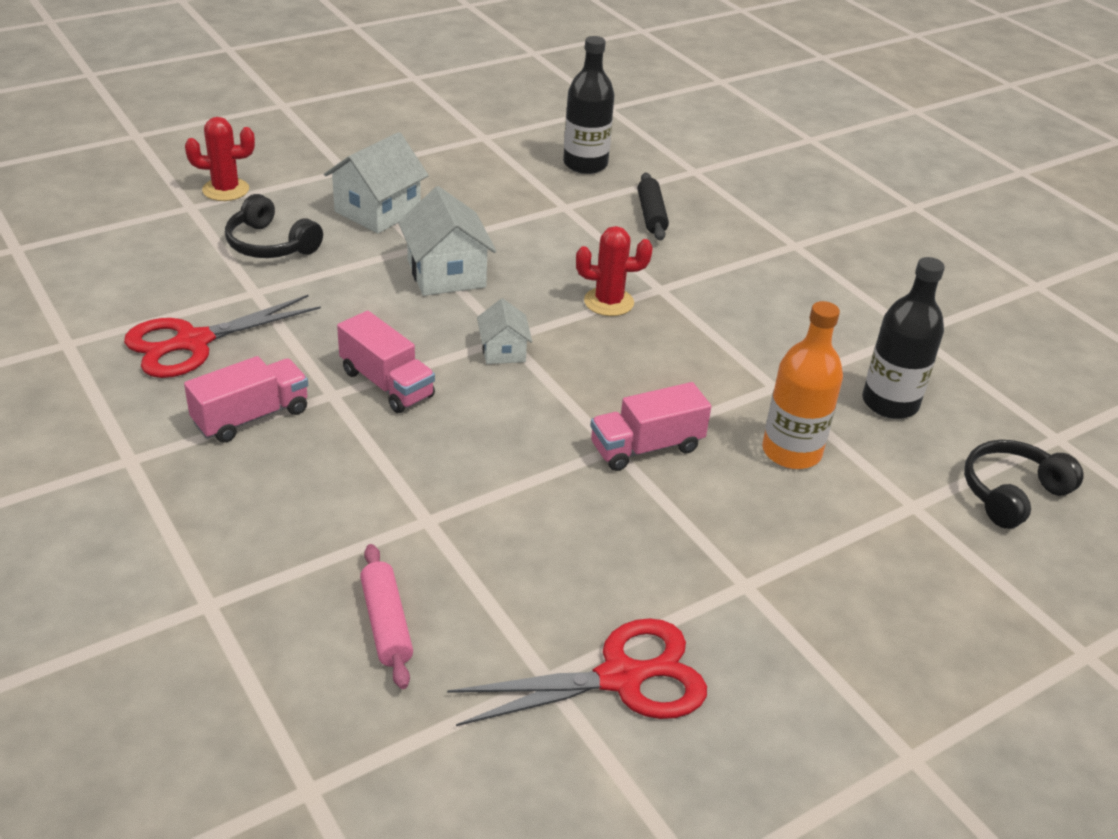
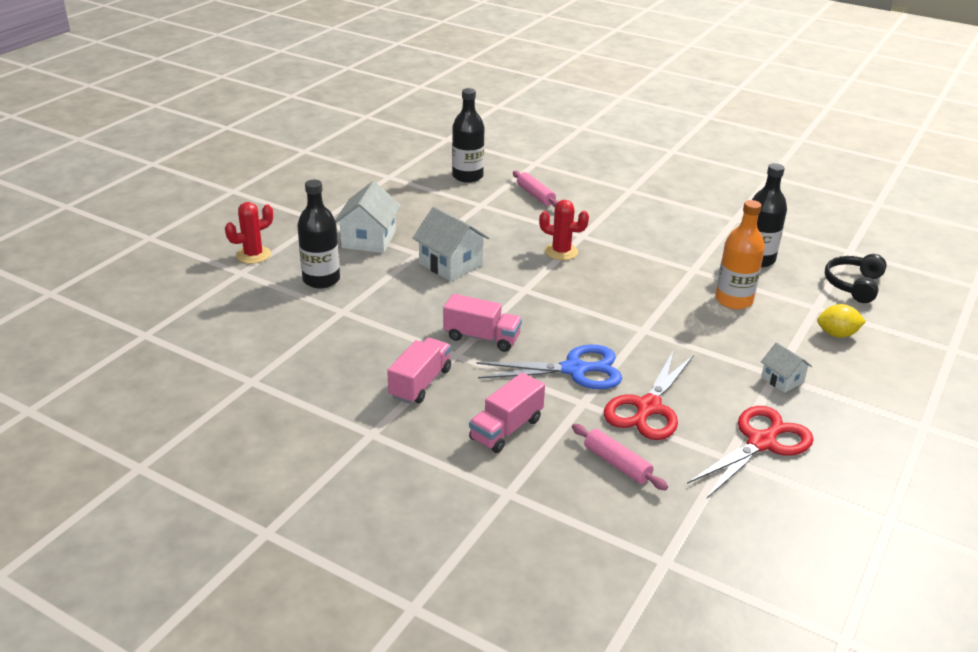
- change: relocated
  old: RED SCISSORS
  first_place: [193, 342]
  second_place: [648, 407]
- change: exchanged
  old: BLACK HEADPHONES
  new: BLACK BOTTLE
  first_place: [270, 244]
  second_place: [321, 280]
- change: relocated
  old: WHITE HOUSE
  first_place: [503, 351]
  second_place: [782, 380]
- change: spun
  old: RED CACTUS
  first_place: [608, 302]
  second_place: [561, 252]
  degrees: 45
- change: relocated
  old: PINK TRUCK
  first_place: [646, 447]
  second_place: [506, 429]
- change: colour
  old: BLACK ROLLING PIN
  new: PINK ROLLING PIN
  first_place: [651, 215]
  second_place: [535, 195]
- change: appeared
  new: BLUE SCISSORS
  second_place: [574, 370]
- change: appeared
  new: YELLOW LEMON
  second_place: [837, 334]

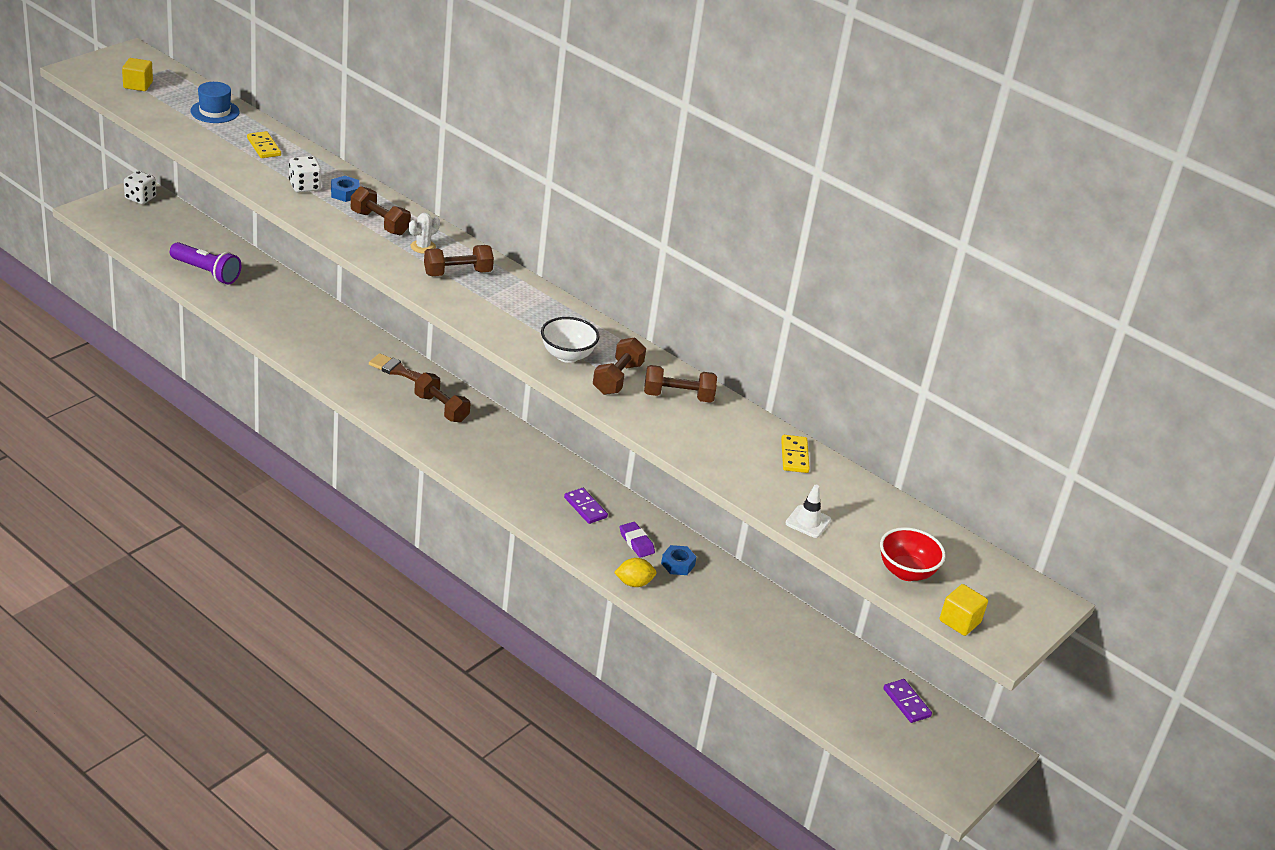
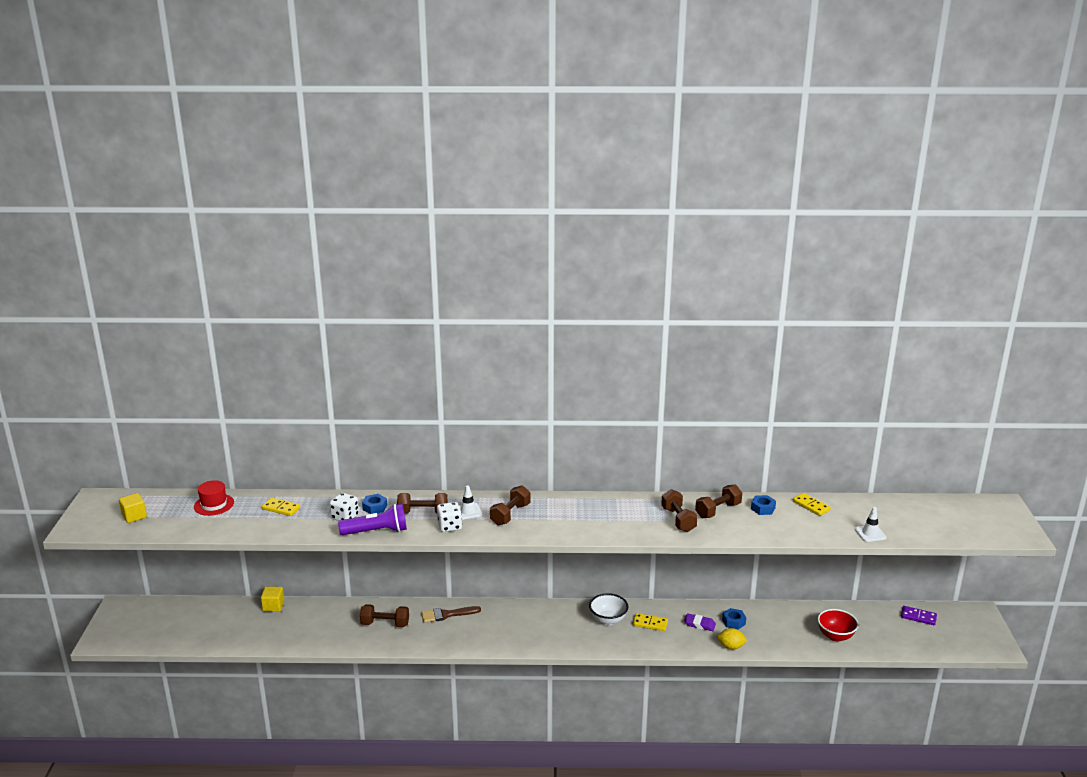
- change: relocated
  old: WHITE DICE
  first_place: [140, 198]
  second_place: [449, 526]
- change: relocated
  old: PURPLE FLASHLIGHT
  first_place: [206, 272]
  second_place: [377, 531]
- change: colour
  old: BLUE HAT
  new: RED HAT
  first_place: [215, 111]
  second_place: [214, 505]
- change: exchanged
  old: WHITE CACTUS
  new: WHITE TRAFFIC CONE
  first_place: [423, 247]
  second_place: [468, 511]
- change: relocated
  old: BROWN DUMBBELL
  first_place: [441, 408]
  second_place: [385, 624]
- change: relocated
  old: WHITE BOWL
  first_place: [567, 355]
  second_place: [608, 620]
- change: colour
  old: PURPLE DOMINO
  new: YELLOW DOMINO
  first_place: [585, 507]
  second_place: [650, 623]
- change: spun
  old: YELLOW LEMON
  first_place: [634, 583]
  second_place: [731, 646]
  degrees: 60
- change: relocated
  old: RED BOWL
  first_place: [906, 572]
  second_place: [835, 636]
- change: relocated
  old: YELLOW CUBE
  first_place: [960, 621]
  second_place: [273, 606]
- change: appeared
  new: BLUE NUT
  second_place: [763, 508]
--------------------------------------------------
*EXERCISE:* Lines of the listing above that hold the string "ROLLING" should each be copied.

*OUTPUT:*
  old: BLACK ROLLING PIN
  new: PINK ROLLING PIN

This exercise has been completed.